* START DATA ENTRIES *

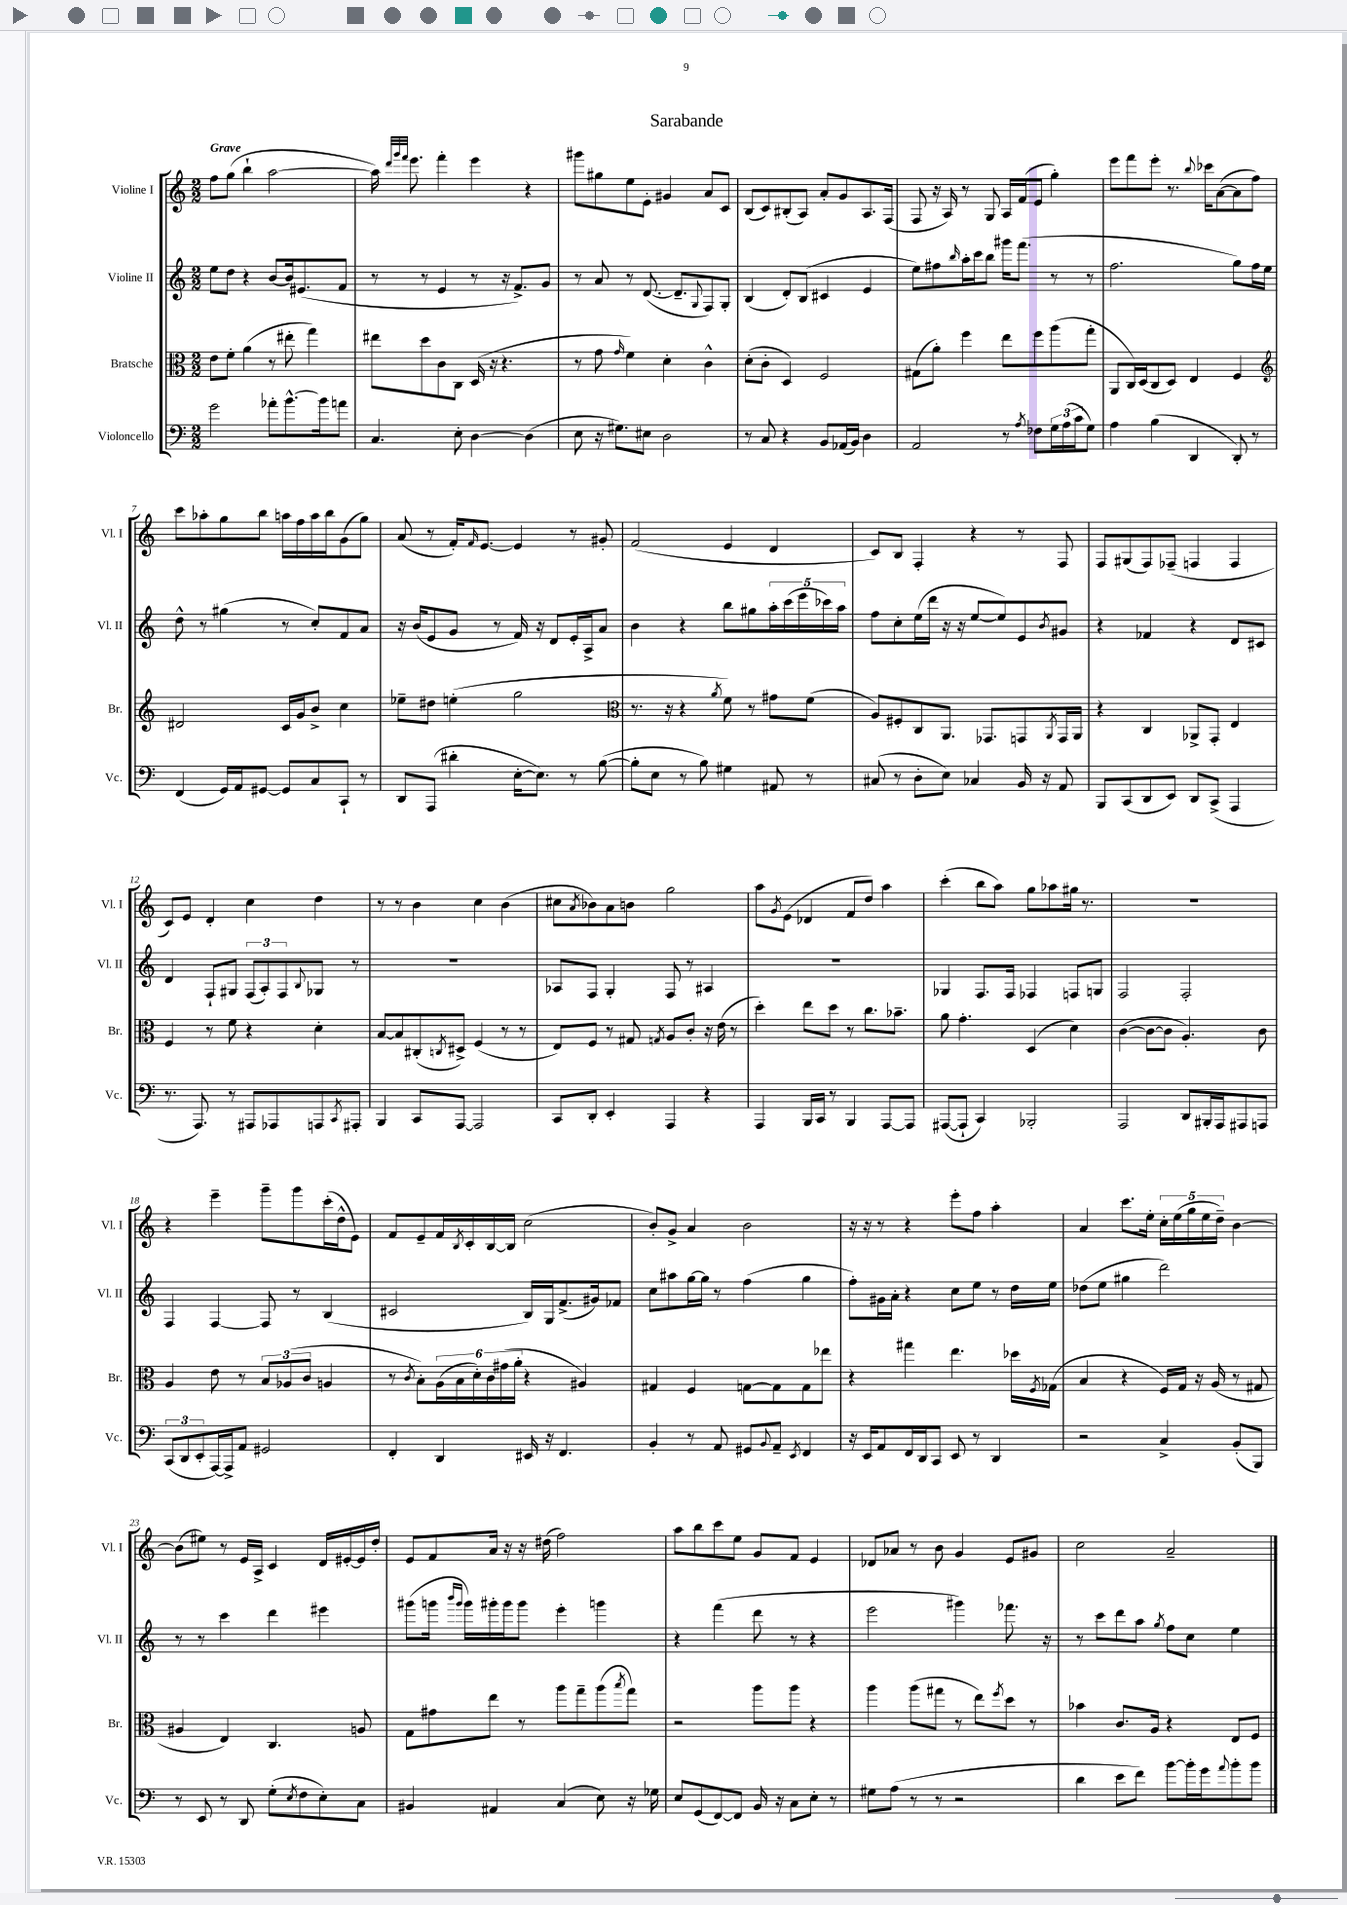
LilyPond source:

\header { title = "Sarabande" }
<<
\new StaffGroup <<
\new Staff = "s0" \with { instrumentName = "Violine I" shortInstrumentName = "Vl. I" } {
    \clef treble \key c \major \numericTimeSignature \time 2/2 \tempo "Grave"
    f''8 g''8( b''4-! a''2~ |
    a''16) \grace { d'''32 g'''32 f'''32 } e'''8. f'''4-. e'''4 r4 |
    gis'''8 gis''8 e''8 e'8-. gis'4 a'8 c'8 |
    b8( c'8) bis8-.( a8) a'8-. g'8 a8. f16( |
    f8 r16 a16) r8 g8 a16 f'16( e'8 g''4-.) |
    e'''8 f'''8 e'''8-. r8. \appoggiatura { b''8 } ces'''16 a'8~( a'8 f''8) |
    c'''8 aes''8-. g''8 b''8 a''16 f''16 a''16 b''16 g'8( g''8) |
    a'8( r8 f'16-.) \grace { f'16 } e'8.~ e'4 r8 gis'8-. |
    f'2( e'4 d'4 |
    c'8) b8 f4-. r4 r8 f8 |
    f8 gis8( f8) fes8--( f4 f4 |
    c'8) e'8 d'4-. c''4 d''4 |
    r8 r8 b'4 c''4 b'4( |
    cis''8 \acciaccatura { a'8 } bes'8) a'8 b'8 g''2 |
    a''8 \acciaccatura { g'8 } e'8( des'4 f'8 d''8) a''4 |
    c'''4-.( b''8 a''8) g''8 aes''8 gis''16 r8. |
    R1 |
    r4 e'''4-- g'''8-- g'''8 c'''16-.( d''16-^ e'8) |
    f'8 e'8-- f'16 \acciaccatura { b8 } c'16-. b16~ b16 c''2( |
    b'8-.) g'8-> a'4 b'2 |
    r16 r16 r8 r4 e'''8-. f''8 a''4-. |
    a'4 c'''8. e''16-. \tuplet 5/4 { c''16-. e''16( g''16 e''16 d''16--) } b'4~ |
    b'8( eis''8) r8 e'16 a16-> c'4 d'16 eis'16~-. eis'16 d''16-. |
    e'8 f'8 a'16 r16 r16 dis''16( f''2) |
    a''8 b''8 c'''8 e''8 g'8 f'8 e'4 |
    des'8 aes'8 r8 b'8 g'4 e'8 gis'8 |
    c''2 a'2-- \bar "|." |
}
\new Staff = "s1" \with { instrumentName = "Violine II" shortInstrumentName = "Vl. II" } {
    \clef treble \key c \major \numericTimeSignature \time 2/2
    e''8 d''8 r4 b'8~ b'16 eis'8.( f'8 |
    r8 r8 e'4 r8 r16 f'8.->) g'8 |
    r8 a'8 r8 d'8.~( d'8.-- \appoggiatura { g8 } f8) g8-. |
    b4( d'8-.) b8( cis'4 e'4 |
    e''8) fis''8 \grace { b''16 } a''16-. c'''16 b''8 gis'''16 f'''8.( r8 r8 |
    f''2. g''8) f''16 e''16 |
    d''8-^ r8 gis''4( r8 c''8-.) f'8 a'8 |
    r16 b'16( e'8 g'8 r8 f'16) r16 d'8 e'16-. a16-> a'8 |
    b'4 r4 b''8 gis''8 \tuplet 5/4 { a''16-. c'''16( e'''16 ces'''16) a''16 } |
    f''8 c''8-. e''16( d'''16 r16 r16 e''8~ e''8) e'8 \acciaccatura { b'8 } gis'8 |
    r4 fes'4 r4 d'8 cis'8 |
    d'4 f8-! gis8 \tuplet 3/2 { f8( a8-.) f8 } \appoggiatura { b8 } ges8 r8 |
    R1 |
    aes8 f8 g4-. f8 r8 ais4 |
    R1 |
    ges4 f8. f16 fes4 f8 g8 |
    f2 f2-. |
    f4 f4~ f8 r8 b4( |
    cis'2 b16) g16 f'8.->( gis'16) fes'8 |
    c''8 ais''8 g''16~ g''16 r8 f''4( g''4 |
    f''8-.) gis'16 a'16-. r4 c''8 e''8 r8 d''16 e''16 |
    des''8( e''8 gis''4 d'''2) |
    r8 r8 c'''4 d'''4 eis'''4 |
    gis'''8( g'''16 \grace { b'''16 g'''16 } g'''16) gis'''16-. gis'''16 gis'''8 e'''4-. g'''4 |
    r4 f'''4( d'''8 r8 r4 |
    e'''2 gis'''4) fes'''8. r16 |
    r8 c'''8 d'''8 a''8 \acciaccatura { g''8 } f''8 c''8 e''4 \bar "|." |
}
\new Staff = "s2" \with { instrumentName = "Bratsche" shortInstrumentName = "Br." } {
    \clef alto \key c \major \numericTimeSignature \time 2/2
    e'8 f'8-. a'4( r8 eis''8-. g''4) |
    eis''8 d''8 c'8 c8 d16( r16 r4. |
    r8 g'8 \grace { g'16 } f'4) d'4-. c'4-^ |
    d'8-.( c'8-. d4) f2 |
    gis8( a'8-.) f''4 e''8 f''8 a''8( g''8-. |
    a,8 c16) d16( c8 d8) e4 f4 |
    \clef treble dis'2 c'16 g'16 b'8-> c''4 |
    ees''8-- dis''8 e''4-.( g''2 |
    \clef alto r8. r16 r4 \acciaccatura { a'8 } f'8) r8 gis'8 f'8( |
    a8) fis8-. c8 a,8. ges,8. g,8 \acciaccatura { a,8 } g,16 a,16 |
    r4 c4 aes,8-> g,8-. e4 |
    f4 r8 f'8 r4 d'4-. |
    b8~ b8 cis8-.( \acciaccatura { c8 } dis8->) f4( r8 r8 |
    e8) f8 r8 gis8 \acciaccatura { g8 } a8 c'8-. r16 e'16( r8 |
    d''4-.) e''8 d''8 r8 c''8. bes'8.-- |
    a'8 g'4.-. d4( d'4) |
    c'4~( c'8~ c'8 a4.-.) c'8 |
    a4 e'8 r8 \tuplet 3/2 { b8 aes8( c'8 } a4 |
    r8 \acciaccatura { c'8 } b8-.) \tuplet 6/4 { a16( b16 d'16-.) c'16 gis'16( a'16-. } r4 ais4) |
    gis4 f4 g8~ g8 g8 ees''8 |
    r4 gis''4 e''4. des''16 \acciaccatura { f8 } ges16( |
    b4 r4 f16) g16 r16 a16( r8 gis8 |
    ais4 e4) c4. a8 |
    g8 gis'8 e''8 r8 a''8 g''8-- a''8( \acciaccatura { b''8 } g''8) |
    r2 a''8 a''8 r4 |
    a''4 a''8( gis''8 r8 e''8) \acciaccatura { f''8 } d''8 r8 |
    bes'4 c'8. a16 r4 e8 f8 \bar "|." |
}
\new Staff = "s3" \with { instrumentName = "Violoncello" shortInstrumentName = "Vc." } {
    \clef bass \key c \major \numericTimeSignature \time 2/2
    g'2 aes'8-. b'8.~-^ b'16 a'8 |
    c4. e8-. d4~ d4( |
    e8 r16 gis8.) eis8 d2 |
    r8 c8 r4 b,8 aes,16( b,16) d4 |
    a,2 r8 \acciaccatura { a8 } fes8 \tuplet 3/2 { g16 a16( c'16 } g8) |
    a4 b4( d,4 d,8-.) r8 |
    f,4( g,16) a,16 gis,8~ gis,8 c8 c,8-! r8 |
    d,8 a,,8( dis'4-. e16~-. e8.) r8 b8~( |
    b8-. e8 r8 b8) gis4 ais,8 r8 |
    cis8( r8 d8-. e8) ces4 b,16 r16 a,8 |
    b,,8 c,8( d,8 e,8) d,8 c,8->( a,,4 |
    r8. a,,8.) r8 ais,,8 aes,,8 a,,8 \acciaccatura { c,8 } ais,,8-. |
    b,,4 c,8 a,,8~ a,,2 |
    c,8 d,8-. e,4-. a,,4 r4 |
    a,,4 b,,16 c,16 r8 b,,4 a,,8~ a,,8 |
    ais,,8~( ais,,8-! c,4) bes,,2-. |
    a,,2 d,8 bis,,16-. a,,16 ais,,8 a,,8 |
    \tuplet 3/2 { c,8( d,8 e,8-. } a,,16~) a,,16-> a,8 gis,2 |
    f,4-. d,4 eis,16 r16 f,4. |
    b,4-. r8 a,8 gis,8 \appoggiatura { b,8 } a,8-- \acciaccatura { e,8 } f,4 |
    r16 e,16 a,8 f,16 d,16 c,8 e,8 r8 d,4 |
    r2 c4-> b,8-.( b,,8) |
    r8 e,8 r8 d,8 g8-.( \acciaccatura { e8 } f8 e8-.) c8 |
    bis,4 ais,4 c4( e8) r16 ges16 |
    e8 g,8( f,8~) f,8 b,16 r16 c8 e8-. r8 |
    gis8 a8( r8 r8 r2 |
    d'4 e'8 f'8) b'8~ b'16-. g'16 \appoggiatura { a'8 } b'8-. b'8 \bar "|." |
}
>>
>>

* END DATA ENTRIES *

● GIVEN TASK:
Count the lines of the records that contain the string "Violine". Give only the number.

● COMPLETED EXERCISE:
2